INPUT MATERIAL:
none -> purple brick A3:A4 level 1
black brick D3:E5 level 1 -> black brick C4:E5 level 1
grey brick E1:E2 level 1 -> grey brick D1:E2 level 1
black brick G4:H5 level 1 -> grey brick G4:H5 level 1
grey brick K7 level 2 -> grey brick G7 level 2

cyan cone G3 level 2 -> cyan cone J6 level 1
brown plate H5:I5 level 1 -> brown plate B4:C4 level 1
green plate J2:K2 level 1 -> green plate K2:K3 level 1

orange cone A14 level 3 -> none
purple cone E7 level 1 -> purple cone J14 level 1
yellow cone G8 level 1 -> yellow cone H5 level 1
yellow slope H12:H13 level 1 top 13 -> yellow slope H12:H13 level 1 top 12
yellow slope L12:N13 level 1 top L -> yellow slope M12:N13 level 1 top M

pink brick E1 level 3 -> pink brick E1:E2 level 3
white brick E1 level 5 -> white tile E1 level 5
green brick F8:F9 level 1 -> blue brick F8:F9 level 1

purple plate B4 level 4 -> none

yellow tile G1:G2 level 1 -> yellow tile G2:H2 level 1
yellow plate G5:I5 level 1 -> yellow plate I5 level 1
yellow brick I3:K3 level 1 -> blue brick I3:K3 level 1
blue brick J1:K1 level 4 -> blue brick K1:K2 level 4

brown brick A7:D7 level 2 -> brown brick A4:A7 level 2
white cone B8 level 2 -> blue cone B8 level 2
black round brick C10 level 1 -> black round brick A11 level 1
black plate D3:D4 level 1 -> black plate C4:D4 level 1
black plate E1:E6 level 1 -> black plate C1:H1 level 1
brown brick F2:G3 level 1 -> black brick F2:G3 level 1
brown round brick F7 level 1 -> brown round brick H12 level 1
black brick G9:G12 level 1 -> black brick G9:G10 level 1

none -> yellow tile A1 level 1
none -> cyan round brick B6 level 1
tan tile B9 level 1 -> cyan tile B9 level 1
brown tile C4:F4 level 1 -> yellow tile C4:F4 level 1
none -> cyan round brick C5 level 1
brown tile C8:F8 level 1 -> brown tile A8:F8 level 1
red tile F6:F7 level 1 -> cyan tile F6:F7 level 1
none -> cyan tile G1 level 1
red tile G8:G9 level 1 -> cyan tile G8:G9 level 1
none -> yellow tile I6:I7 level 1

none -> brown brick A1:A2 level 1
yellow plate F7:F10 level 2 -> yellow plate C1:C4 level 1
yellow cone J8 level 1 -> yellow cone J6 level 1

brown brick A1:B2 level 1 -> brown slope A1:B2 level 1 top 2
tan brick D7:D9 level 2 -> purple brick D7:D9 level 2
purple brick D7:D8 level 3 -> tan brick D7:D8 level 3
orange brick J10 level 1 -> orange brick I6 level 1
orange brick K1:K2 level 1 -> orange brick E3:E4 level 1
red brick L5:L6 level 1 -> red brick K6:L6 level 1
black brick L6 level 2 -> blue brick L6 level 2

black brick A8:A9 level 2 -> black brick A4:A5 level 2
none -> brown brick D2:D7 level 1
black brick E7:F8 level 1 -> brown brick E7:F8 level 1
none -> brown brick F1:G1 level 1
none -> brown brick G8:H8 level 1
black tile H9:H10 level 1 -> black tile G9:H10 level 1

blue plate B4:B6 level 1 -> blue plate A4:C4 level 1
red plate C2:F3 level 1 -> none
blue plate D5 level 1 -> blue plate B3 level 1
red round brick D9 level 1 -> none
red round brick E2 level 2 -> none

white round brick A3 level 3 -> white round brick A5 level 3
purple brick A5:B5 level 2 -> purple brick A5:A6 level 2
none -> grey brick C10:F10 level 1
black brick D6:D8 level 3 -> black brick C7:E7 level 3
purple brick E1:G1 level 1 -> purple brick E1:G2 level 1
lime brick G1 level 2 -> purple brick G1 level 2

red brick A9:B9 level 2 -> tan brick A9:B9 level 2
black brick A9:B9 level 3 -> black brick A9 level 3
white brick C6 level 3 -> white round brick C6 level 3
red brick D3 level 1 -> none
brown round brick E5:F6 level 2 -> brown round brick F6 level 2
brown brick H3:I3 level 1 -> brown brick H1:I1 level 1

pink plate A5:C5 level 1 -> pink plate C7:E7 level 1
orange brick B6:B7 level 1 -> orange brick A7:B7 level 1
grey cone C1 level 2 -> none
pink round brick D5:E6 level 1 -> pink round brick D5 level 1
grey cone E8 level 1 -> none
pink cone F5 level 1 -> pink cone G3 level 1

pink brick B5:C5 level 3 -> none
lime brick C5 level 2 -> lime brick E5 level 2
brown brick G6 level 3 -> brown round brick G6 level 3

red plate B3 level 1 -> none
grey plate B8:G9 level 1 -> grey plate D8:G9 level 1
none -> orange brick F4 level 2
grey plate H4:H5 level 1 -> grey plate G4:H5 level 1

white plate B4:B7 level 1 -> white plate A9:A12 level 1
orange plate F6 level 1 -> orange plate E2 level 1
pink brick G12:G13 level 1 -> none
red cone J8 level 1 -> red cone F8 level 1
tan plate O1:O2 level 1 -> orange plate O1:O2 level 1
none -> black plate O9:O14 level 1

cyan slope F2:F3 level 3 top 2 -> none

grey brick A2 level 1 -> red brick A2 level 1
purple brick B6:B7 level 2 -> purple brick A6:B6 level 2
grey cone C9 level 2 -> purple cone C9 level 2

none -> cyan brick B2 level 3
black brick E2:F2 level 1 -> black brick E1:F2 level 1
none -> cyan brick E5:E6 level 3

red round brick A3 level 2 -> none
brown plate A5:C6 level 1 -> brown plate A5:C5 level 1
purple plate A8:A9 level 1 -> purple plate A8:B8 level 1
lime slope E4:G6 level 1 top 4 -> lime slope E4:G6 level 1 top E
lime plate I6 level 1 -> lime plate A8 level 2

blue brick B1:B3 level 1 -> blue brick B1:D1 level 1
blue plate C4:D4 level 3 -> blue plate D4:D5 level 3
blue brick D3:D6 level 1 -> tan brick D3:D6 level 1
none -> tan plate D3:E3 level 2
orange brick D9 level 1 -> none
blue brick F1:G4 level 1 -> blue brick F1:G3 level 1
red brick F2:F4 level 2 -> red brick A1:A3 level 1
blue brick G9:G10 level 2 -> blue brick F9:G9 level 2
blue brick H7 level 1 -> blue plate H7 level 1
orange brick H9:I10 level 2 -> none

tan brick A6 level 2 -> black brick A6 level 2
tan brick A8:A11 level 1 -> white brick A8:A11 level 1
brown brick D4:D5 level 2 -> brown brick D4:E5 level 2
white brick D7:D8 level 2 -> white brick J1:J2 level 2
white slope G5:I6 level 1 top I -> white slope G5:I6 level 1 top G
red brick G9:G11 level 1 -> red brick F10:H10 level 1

EXERCISE: Your answer should consist of the lines above that hold the word "purple".

SOLVED EXERCISE:
none -> purple brick A3:A4 level 1
purple cone E7 level 1 -> purple cone J14 level 1
purple plate B4 level 4 -> none
tan brick D7:D9 level 2 -> purple brick D7:D9 level 2
purple brick D7:D8 level 3 -> tan brick D7:D8 level 3
purple brick A5:B5 level 2 -> purple brick A5:A6 level 2
purple brick E1:G1 level 1 -> purple brick E1:G2 level 1
lime brick G1 level 2 -> purple brick G1 level 2
purple brick B6:B7 level 2 -> purple brick A6:B6 level 2
grey cone C9 level 2 -> purple cone C9 level 2
purple plate A8:A9 level 1 -> purple plate A8:B8 level 1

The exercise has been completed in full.